§ **Job**: Could you output each line below exactly as it appears, excluding any pictures?

*** Provided data ***

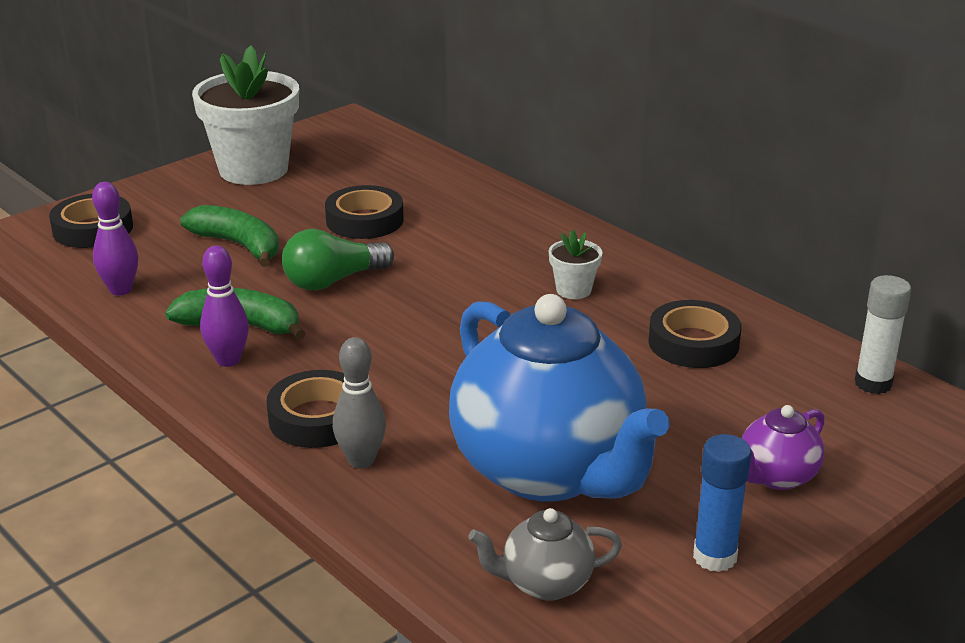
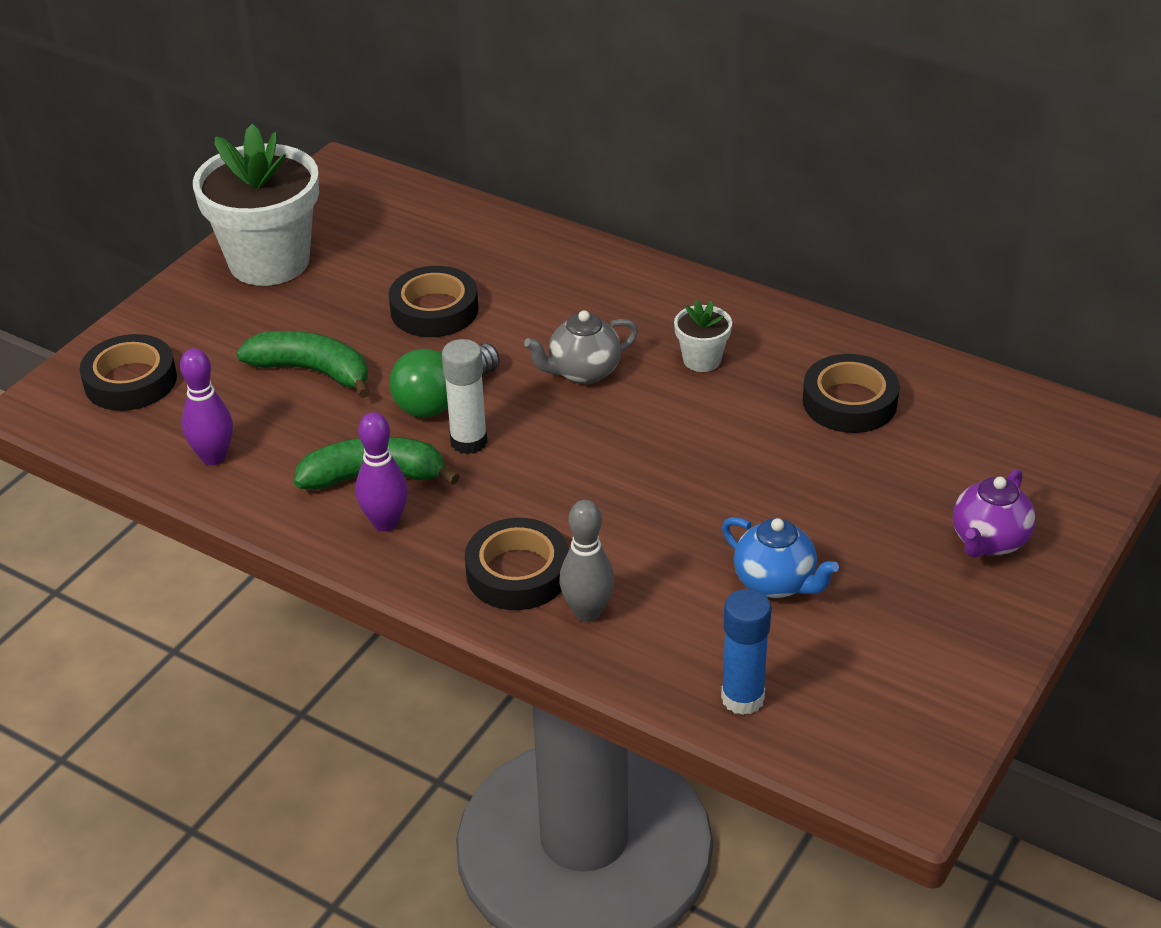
camera: 15 degrees left, 10 degrees up
blue teapot [449,294,670,502] -> blue teapot [722,517,839,598], size x0.42
grey teapot [468,508,622,601] -> grey teapot moved to [524,310,638,384]
blue glue stick [693,434,752,572] -> blue glue stick moved to [721,589,771,715]
white glue stick [854,275,911,394] -> white glue stick moved to [442,339,488,455]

*** End of Provided data ***

§ **Answer section**:
camera: 15 degrees left, 10 degrees up
blue teapot [449,294,670,502] -> blue teapot [722,517,839,598], size x0.42
grey teapot [468,508,622,601] -> grey teapot moved to [524,310,638,384]
blue glue stick [693,434,752,572] -> blue glue stick moved to [721,589,771,715]
white glue stick [854,275,911,394] -> white glue stick moved to [442,339,488,455]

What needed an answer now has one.